TASK OBJECTIVE:
Each entry must appear in the answer exactly as written.

====

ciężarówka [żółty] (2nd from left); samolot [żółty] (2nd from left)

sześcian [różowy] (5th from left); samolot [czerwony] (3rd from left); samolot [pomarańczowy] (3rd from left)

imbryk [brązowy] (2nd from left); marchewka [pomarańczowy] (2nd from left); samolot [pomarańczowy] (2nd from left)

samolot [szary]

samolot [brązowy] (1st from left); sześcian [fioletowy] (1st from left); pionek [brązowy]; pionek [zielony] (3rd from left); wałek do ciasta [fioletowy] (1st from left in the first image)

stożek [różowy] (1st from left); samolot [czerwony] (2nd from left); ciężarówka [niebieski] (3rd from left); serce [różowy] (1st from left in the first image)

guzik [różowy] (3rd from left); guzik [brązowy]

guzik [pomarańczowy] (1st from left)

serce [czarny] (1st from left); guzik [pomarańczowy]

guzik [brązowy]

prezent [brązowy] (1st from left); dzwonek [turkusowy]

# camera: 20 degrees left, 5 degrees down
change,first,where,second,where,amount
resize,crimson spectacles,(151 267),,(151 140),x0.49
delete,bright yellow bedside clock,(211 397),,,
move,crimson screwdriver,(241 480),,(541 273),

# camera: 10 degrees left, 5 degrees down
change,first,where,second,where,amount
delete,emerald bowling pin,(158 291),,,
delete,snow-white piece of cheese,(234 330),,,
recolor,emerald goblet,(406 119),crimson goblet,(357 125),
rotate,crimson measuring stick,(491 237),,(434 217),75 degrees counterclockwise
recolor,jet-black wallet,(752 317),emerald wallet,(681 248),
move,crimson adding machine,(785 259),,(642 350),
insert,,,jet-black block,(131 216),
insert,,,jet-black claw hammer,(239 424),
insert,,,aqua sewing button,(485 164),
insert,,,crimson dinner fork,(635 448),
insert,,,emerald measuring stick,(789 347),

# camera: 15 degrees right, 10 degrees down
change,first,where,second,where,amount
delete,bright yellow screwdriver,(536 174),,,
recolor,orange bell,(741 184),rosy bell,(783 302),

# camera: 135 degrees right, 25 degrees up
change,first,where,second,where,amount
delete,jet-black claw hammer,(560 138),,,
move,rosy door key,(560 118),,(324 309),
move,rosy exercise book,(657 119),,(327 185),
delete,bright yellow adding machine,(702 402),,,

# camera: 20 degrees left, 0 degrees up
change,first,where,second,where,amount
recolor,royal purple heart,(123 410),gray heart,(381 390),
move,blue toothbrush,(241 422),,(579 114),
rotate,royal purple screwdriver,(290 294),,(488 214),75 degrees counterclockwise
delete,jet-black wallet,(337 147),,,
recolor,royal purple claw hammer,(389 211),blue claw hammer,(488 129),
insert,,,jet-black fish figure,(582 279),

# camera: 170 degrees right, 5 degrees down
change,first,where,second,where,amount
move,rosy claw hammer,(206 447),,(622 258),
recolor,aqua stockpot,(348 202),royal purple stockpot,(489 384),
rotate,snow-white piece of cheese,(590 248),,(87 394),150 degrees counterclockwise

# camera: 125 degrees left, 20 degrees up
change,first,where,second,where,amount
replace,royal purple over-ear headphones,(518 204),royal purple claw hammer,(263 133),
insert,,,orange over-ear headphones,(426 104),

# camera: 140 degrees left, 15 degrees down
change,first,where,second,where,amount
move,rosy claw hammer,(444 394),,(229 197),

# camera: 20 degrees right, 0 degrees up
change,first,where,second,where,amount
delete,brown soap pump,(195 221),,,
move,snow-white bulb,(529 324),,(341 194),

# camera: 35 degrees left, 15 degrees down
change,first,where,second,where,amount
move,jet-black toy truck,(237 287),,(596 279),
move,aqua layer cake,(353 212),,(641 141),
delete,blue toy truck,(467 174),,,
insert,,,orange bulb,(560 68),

====

WORKED SOLUTION:
ciężarówka [żółty] (2nd from left); samolot [żółty] (2nd from left)

sześcian [różowy] (5th from left); samolot [czerwony] (3rd from left); samolot [pomarańczowy] (3rd from left)

imbryk [brązowy] (2nd from left); marchewka [pomarańczowy] (2nd from left); samolot [pomarańczowy] (2nd from left)

samolot [szary]

samolot [brązowy] (1st from left); sześcian [fioletowy] (1st from left); pionek [brązowy]; pionek [zielony] (3rd from left); wałek do ciasta [fioletowy] (1st from left in the first image)

stożek [różowy] (1st from left); samolot [czerwony] (2nd from left); ciężarówka [niebieski] (3rd from left); serce [różowy] (1st from left in the first image)

guzik [różowy] (3rd from left); guzik [brązowy]

guzik [pomarańczowy] (1st from left)

serce [czarny] (1st from left); guzik [pomarańczowy]

guzik [brązowy]

prezent [brązowy] (1st from left); dzwonek [turkusowy]

# camera: 20 degrees left, 5 degrees down
change,first,where,second,where,amount
resize,crimson spectacles,(151 267),,(151 140),x0.49
delete,bright yellow bedside clock,(211 397),,,
move,crimson screwdriver,(241 480),,(541 273),

# camera: 10 degrees left, 5 degrees down
change,first,where,second,where,amount
delete,emerald bowling pin,(158 291),,,
delete,snow-white piece of cheese,(234 330),,,
recolor,emerald goblet,(406 119),crimson goblet,(357 125),
rotate,crimson measuring stick,(491 237),,(434 217),75 degrees counterclockwise
recolor,jet-black wallet,(752 317),emerald wallet,(681 248),
move,crimson adding machine,(785 259),,(642 350),
insert,,,jet-black block,(131 216),
insert,,,jet-black claw hammer,(239 424),
insert,,,aqua sewing button,(485 164),
insert,,,crimson dinner fork,(635 448),
insert,,,emerald measuring stick,(789 347),

# camera: 15 degrees right, 10 degrees down
change,first,where,second,where,amount
delete,bright yellow screwdriver,(536 174),,,
recolor,orange bell,(741 184),rosy bell,(783 302),

# camera: 135 degrees right, 25 degrees up
change,first,where,second,where,amount
delete,jet-black claw hammer,(560 138),,,
move,rosy door key,(560 118),,(324 309),
move,rosy exercise book,(657 119),,(327 185),
delete,bright yellow adding machine,(702 402),,,

# camera: 20 degrees left, 0 degrees up
change,first,where,second,where,amount
recolor,royal purple heart,(123 410),gray heart,(381 390),
move,blue toothbrush,(241 422),,(579 114),
rotate,royal purple screwdriver,(290 294),,(488 214),75 degrees counterclockwise
delete,jet-black wallet,(337 147),,,
recolor,royal purple claw hammer,(389 211),blue claw hammer,(488 129),
insert,,,jet-black fish figure,(582 279),

# camera: 170 degrees right, 5 degrees down
change,first,where,second,where,amount
move,rosy claw hammer,(206 447),,(622 258),
recolor,aqua stockpot,(348 202),royal purple stockpot,(489 384),
rotate,snow-white piece of cheese,(590 248),,(87 394),150 degrees counterclockwise

# camera: 125 degrees left, 20 degrees up
change,first,where,second,where,amount
replace,royal purple over-ear headphones,(518 204),royal purple claw hammer,(263 133),
insert,,,orange over-ear headphones,(426 104),

# camera: 140 degrees left, 15 degrees down
change,first,where,second,where,amount
move,rosy claw hammer,(444 394),,(229 197),

# camera: 20 degrees right, 0 degrees up
change,first,where,second,where,amount
delete,brown soap pump,(195 221),,,
move,snow-white bulb,(529 324),,(341 194),

# camera: 35 degrees left, 15 degrees down
change,first,where,second,where,amount
move,jet-black toy truck,(237 287),,(596 279),
move,aqua layer cake,(353 212),,(641 141),
delete,blue toy truck,(467 174),,,
insert,,,orange bulb,(560 68),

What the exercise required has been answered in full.